┌────────

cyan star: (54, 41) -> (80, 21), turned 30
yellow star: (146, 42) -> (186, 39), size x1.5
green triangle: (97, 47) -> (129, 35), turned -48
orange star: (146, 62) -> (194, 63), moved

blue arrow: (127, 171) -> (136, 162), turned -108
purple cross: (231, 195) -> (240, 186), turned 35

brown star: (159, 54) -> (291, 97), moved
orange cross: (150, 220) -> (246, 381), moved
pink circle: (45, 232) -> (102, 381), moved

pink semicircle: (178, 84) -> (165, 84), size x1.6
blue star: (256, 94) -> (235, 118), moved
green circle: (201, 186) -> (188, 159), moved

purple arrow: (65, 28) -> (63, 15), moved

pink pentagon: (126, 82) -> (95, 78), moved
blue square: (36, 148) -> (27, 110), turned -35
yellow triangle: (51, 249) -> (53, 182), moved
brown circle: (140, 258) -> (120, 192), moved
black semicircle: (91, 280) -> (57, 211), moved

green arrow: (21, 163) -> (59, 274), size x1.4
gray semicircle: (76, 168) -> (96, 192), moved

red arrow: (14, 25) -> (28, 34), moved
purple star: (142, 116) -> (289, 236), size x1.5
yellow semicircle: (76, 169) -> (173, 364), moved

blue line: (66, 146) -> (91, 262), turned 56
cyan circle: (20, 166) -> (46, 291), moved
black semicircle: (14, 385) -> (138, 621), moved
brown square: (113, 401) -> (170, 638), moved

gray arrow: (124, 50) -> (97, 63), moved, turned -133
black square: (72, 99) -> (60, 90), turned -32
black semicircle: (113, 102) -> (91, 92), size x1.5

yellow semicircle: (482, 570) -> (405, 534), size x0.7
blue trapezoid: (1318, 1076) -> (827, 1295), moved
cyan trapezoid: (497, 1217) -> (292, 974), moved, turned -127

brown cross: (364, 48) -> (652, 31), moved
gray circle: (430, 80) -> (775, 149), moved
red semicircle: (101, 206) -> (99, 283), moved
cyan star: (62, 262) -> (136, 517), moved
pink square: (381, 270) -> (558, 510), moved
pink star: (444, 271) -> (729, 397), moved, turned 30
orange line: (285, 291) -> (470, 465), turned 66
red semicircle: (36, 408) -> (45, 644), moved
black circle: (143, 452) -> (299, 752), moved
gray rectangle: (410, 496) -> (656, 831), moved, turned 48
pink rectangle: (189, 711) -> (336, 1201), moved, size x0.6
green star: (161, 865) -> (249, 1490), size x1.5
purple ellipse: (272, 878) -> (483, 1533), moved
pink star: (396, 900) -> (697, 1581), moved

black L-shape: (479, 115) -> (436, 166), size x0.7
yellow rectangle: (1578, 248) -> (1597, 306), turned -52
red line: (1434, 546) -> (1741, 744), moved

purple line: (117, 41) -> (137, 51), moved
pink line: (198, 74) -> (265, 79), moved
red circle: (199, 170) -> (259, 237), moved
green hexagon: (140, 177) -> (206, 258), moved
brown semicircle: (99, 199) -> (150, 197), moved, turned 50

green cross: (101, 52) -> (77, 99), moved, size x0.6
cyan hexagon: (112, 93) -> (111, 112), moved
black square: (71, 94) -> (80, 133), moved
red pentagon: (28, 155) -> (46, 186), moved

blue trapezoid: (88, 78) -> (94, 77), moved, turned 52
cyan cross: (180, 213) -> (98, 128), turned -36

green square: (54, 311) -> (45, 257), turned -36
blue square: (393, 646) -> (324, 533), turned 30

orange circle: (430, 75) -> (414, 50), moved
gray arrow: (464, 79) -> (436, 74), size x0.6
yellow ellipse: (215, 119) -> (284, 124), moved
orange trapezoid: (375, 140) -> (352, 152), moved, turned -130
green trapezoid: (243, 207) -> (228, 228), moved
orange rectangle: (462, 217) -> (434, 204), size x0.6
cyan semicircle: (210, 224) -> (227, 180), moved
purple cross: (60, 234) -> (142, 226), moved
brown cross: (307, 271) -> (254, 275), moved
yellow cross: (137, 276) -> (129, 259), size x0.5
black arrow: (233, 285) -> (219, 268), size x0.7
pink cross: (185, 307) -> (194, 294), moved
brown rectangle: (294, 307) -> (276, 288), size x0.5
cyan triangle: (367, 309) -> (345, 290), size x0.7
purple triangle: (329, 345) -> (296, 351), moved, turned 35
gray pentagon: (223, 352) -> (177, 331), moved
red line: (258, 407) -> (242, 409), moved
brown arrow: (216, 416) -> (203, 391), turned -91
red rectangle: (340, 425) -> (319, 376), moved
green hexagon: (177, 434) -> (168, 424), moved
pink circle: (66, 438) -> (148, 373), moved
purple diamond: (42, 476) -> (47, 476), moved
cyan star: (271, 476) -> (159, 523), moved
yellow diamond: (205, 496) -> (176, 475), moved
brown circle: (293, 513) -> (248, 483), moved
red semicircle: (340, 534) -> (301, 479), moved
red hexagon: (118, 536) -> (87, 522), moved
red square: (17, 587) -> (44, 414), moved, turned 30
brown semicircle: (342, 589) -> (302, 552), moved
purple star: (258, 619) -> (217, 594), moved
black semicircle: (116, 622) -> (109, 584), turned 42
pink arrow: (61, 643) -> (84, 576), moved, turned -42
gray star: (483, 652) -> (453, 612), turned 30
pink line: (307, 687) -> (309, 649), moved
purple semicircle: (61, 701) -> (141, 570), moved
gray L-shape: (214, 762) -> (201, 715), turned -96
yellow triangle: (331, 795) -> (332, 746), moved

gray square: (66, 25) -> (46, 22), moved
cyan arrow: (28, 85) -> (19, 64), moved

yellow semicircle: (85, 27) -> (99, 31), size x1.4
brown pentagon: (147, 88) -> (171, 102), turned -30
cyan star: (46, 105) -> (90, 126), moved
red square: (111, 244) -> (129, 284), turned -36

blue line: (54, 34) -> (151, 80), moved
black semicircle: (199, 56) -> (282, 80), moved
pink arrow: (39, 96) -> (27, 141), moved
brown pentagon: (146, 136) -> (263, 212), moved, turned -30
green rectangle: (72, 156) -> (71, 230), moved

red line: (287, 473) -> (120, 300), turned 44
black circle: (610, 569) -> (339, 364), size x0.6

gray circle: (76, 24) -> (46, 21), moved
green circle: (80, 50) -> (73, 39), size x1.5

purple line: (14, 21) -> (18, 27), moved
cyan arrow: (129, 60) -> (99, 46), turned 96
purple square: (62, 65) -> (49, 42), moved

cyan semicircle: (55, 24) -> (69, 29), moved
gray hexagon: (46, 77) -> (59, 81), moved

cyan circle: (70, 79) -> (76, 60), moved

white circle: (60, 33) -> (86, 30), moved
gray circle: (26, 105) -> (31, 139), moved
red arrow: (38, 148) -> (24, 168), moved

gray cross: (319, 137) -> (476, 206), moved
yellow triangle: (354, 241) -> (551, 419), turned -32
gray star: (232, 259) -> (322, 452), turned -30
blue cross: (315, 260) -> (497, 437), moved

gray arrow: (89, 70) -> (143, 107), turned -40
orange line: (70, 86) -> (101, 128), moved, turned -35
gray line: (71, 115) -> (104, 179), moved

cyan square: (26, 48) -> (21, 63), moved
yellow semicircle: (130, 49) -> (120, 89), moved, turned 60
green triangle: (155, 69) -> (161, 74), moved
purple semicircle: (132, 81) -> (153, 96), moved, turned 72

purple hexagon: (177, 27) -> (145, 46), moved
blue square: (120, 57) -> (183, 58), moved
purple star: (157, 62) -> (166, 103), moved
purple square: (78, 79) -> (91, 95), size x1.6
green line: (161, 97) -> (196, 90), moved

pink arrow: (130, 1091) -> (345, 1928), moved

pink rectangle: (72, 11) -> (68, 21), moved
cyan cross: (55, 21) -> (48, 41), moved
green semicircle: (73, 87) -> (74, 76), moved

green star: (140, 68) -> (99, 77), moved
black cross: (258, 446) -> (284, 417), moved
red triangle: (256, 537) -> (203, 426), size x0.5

└────────

Required work - For each line of the material that includes the word "brown", make a copy.

Problem solution -
brown star: (159, 54) -> (291, 97), moved
brown circle: (140, 258) -> (120, 192), moved
brown square: (113, 401) -> (170, 638), moved
brown cross: (364, 48) -> (652, 31), moved
brown semicircle: (99, 199) -> (150, 197), moved, turned 50
brown cross: (307, 271) -> (254, 275), moved
brown rectangle: (294, 307) -> (276, 288), size x0.5
brown arrow: (216, 416) -> (203, 391), turned -91
brown circle: (293, 513) -> (248, 483), moved
brown semicircle: (342, 589) -> (302, 552), moved
brown pentagon: (147, 88) -> (171, 102), turned -30
brown pentagon: (146, 136) -> (263, 212), moved, turned -30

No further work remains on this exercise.